##### Available records #####

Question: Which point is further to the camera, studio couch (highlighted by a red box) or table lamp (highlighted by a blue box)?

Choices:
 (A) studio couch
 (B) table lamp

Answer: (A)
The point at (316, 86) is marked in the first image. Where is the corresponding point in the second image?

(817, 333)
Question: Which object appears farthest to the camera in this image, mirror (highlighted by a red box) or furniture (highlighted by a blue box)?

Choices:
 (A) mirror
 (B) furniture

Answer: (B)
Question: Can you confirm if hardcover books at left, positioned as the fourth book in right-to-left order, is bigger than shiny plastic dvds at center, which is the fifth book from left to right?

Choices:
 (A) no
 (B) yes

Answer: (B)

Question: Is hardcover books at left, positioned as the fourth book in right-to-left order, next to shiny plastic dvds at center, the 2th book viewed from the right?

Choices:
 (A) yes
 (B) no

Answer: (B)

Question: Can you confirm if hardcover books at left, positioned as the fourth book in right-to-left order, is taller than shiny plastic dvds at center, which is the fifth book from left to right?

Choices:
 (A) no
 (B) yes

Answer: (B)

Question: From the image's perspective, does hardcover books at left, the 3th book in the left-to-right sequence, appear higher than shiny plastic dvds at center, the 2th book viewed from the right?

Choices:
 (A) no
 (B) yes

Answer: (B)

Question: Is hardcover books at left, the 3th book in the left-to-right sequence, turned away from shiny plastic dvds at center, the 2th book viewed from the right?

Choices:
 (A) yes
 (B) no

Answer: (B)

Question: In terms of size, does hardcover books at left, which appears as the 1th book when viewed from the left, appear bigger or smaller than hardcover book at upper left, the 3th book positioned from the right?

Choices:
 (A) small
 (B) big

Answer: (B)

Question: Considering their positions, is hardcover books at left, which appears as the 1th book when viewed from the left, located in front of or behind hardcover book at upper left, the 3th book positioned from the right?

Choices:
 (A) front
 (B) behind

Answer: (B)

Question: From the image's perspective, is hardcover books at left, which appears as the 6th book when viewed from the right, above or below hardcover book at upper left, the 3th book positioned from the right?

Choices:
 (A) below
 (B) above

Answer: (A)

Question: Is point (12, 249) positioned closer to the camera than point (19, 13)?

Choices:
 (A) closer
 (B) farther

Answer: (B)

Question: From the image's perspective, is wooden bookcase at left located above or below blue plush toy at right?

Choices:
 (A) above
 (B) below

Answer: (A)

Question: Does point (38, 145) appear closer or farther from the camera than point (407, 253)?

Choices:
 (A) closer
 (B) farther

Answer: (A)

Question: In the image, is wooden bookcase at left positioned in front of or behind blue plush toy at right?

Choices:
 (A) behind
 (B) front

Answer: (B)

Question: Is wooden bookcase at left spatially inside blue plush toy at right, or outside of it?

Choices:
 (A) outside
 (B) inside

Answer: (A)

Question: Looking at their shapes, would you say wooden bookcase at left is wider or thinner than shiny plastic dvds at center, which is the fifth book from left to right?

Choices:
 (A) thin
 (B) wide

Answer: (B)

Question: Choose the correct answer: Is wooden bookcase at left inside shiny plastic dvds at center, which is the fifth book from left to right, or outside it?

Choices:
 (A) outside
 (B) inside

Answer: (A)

#####

# Task prompt:
Reproduce the entire listing above verbatim, from its first line through its last.

# Task response:
Question: Which point is further to the camera, studio couch (highlighted by a red box) or table lamp (highlighted by a blue box)?

Choices:
 (A) studio couch
 (B) table lamp

Answer: (A)
The point at (316, 86) is marked in the first image. Where is the corresponding point in the second image?

(817, 333)
Question: Which object appears farthest to the camera in this image, mirror (highlighted by a red box) or furniture (highlighted by a blue box)?

Choices:
 (A) mirror
 (B) furniture

Answer: (B)
Question: Can you confirm if hardcover books at left, positioned as the fourth book in right-to-left order, is bigger than shiny plastic dvds at center, which is the fifth book from left to right?

Choices:
 (A) no
 (B) yes

Answer: (B)

Question: Is hardcover books at left, positioned as the fourth book in right-to-left order, next to shiny plastic dvds at center, the 2th book viewed from the right?

Choices:
 (A) yes
 (B) no

Answer: (B)

Question: Can you confirm if hardcover books at left, positioned as the fourth book in right-to-left order, is taller than shiny plastic dvds at center, which is the fifth book from left to right?

Choices:
 (A) no
 (B) yes

Answer: (B)

Question: From the image's perspective, does hardcover books at left, the 3th book in the left-to-right sequence, appear higher than shiny plastic dvds at center, the 2th book viewed from the right?

Choices:
 (A) no
 (B) yes

Answer: (B)

Question: Is hardcover books at left, the 3th book in the left-to-right sequence, turned away from shiny plastic dvds at center, the 2th book viewed from the right?

Choices:
 (A) yes
 (B) no

Answer: (B)

Question: In terms of size, does hardcover books at left, which appears as the 1th book when viewed from the left, appear bigger or smaller than hardcover book at upper left, the 3th book positioned from the right?

Choices:
 (A) small
 (B) big

Answer: (B)

Question: Considering their positions, is hardcover books at left, which appears as the 1th book when viewed from the left, located in front of or behind hardcover book at upper left, the 3th book positioned from the right?

Choices:
 (A) front
 (B) behind

Answer: (B)

Question: From the image's perspective, is hardcover books at left, which appears as the 6th book when viewed from the right, above or below hardcover book at upper left, the 3th book positioned from the right?

Choices:
 (A) below
 (B) above

Answer: (A)

Question: Is point (12, 249) positioned closer to the camera than point (19, 13)?

Choices:
 (A) closer
 (B) farther

Answer: (B)

Question: From the image's perspective, is wooden bookcase at left located above or below blue plush toy at right?

Choices:
 (A) above
 (B) below

Answer: (A)

Question: Does point (38, 145) appear closer or farther from the camera than point (407, 253)?

Choices:
 (A) closer
 (B) farther

Answer: (A)

Question: In the image, is wooden bookcase at left positioned in front of or behind blue plush toy at right?

Choices:
 (A) behind
 (B) front

Answer: (B)

Question: Is wooden bookcase at left spatially inside blue plush toy at right, or outside of it?

Choices:
 (A) outside
 (B) inside

Answer: (A)

Question: Looking at their shapes, would you say wooden bookcase at left is wider or thinner than shiny plastic dvds at center, which is the fifth book from left to right?

Choices:
 (A) thin
 (B) wide

Answer: (B)

Question: Choose the correct answer: Is wooden bookcase at left inside shiny plastic dvds at center, which is the fifth book from left to right, or outside it?

Choices:
 (A) outside
 (B) inside

Answer: (A)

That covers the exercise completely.